Short problem:
Extract every line from the records below that contains the string "grace", and copy each one in full. The match is case-sensitive.
+---+
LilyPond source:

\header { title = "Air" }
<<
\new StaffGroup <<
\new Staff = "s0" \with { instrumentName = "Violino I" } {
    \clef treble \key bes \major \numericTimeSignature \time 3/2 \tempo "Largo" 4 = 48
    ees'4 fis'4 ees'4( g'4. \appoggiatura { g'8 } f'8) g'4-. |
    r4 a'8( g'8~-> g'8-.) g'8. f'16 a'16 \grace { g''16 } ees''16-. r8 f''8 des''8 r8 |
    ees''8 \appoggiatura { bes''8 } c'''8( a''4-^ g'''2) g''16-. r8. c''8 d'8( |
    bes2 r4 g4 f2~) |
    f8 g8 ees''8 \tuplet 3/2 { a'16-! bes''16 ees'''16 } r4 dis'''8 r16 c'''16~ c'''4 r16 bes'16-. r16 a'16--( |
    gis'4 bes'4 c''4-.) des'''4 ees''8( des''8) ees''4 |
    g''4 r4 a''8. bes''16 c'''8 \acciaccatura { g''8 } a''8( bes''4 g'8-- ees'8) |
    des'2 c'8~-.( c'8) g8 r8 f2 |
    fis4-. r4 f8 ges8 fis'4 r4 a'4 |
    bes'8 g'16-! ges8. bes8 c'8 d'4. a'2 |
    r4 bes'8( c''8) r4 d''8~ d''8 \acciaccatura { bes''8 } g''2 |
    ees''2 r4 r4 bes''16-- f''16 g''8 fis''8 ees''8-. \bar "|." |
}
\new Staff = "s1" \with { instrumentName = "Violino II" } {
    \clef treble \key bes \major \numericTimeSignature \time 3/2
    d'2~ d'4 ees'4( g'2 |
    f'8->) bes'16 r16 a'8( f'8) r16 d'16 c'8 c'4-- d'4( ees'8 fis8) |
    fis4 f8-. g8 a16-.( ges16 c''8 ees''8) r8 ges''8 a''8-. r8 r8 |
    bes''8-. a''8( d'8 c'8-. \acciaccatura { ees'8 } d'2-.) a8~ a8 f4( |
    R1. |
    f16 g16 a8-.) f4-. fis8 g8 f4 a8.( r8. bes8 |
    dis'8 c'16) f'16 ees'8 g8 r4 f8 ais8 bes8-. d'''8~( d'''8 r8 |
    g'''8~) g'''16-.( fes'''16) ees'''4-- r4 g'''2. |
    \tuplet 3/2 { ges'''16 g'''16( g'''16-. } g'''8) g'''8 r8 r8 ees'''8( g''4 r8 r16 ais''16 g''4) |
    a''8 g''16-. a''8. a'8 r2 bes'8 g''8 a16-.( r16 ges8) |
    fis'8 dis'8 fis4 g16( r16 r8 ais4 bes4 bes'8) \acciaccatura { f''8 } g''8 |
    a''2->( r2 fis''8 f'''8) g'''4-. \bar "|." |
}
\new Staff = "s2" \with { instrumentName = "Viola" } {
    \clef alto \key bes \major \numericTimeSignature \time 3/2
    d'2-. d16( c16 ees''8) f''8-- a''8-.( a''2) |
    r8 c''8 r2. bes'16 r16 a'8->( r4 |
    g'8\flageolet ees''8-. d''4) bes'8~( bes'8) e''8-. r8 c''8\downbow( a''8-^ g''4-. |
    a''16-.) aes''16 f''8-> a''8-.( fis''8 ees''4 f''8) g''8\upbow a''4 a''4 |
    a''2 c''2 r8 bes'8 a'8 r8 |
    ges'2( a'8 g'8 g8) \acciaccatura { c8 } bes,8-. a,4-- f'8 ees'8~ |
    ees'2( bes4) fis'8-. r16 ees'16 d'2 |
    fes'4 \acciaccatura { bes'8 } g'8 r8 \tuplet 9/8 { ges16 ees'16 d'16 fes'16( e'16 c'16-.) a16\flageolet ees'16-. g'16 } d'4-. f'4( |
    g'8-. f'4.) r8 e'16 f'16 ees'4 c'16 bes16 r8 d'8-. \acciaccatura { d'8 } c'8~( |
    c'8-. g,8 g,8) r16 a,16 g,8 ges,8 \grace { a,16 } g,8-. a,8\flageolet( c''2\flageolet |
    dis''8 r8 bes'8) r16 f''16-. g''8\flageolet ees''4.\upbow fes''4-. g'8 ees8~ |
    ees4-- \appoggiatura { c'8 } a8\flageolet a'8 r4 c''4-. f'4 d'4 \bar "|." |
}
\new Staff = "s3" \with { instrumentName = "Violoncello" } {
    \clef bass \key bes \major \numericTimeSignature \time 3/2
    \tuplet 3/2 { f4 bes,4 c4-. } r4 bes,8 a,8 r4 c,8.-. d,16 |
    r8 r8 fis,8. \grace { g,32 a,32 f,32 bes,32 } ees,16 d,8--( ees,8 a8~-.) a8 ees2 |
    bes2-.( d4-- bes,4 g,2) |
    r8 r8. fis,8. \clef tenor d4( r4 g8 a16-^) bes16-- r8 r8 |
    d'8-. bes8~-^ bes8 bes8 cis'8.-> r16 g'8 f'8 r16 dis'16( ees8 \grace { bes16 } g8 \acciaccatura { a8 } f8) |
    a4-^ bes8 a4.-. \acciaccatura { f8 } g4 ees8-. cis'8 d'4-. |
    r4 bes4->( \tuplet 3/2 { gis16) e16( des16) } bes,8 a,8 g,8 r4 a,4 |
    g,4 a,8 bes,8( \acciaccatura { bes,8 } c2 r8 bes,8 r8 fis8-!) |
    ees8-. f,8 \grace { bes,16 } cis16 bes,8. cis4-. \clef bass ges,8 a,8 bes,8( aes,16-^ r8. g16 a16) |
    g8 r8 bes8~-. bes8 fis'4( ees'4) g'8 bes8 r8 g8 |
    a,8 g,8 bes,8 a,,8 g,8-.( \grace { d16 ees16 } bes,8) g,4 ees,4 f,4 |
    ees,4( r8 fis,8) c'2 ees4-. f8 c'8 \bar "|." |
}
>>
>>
+---+
Finished exercise:
    r4 a'8( g'8~-> g'8-.) g'8. f'16 a'16 \grace { g''16 } ees''16-. r8 f''8 des''8 r8 |
    c'8-. g,8 g,8) r16 a,16 g,8 ges,8 \grace { a,16 } g,8-. a,8\flageolet( c''2\flageolet |
    r8 r8 fis,8. \grace { g,32 a,32 f,32 bes,32 } ees,16 d,8--( ees,8 a8~-.) a8 ees2 |
    d'8-. bes8~-^ bes8 bes8 cis'8.-> r16 g'8 f'8 r16 dis'16( ees8 \grace { bes16 } g8 \acciaccatura { a8 } f8) |
    ees8-. f,8 \grace { bes,16 } cis16 bes,8. cis4-. \clef bass ges,8 a,8 bes,8( aes,16-^ r8. g16 a16) |
    a,8 g,8 bes,8 a,,8 g,8-.( \grace { d16 ees16 } bes,8) g,4 ees,4 f,4 |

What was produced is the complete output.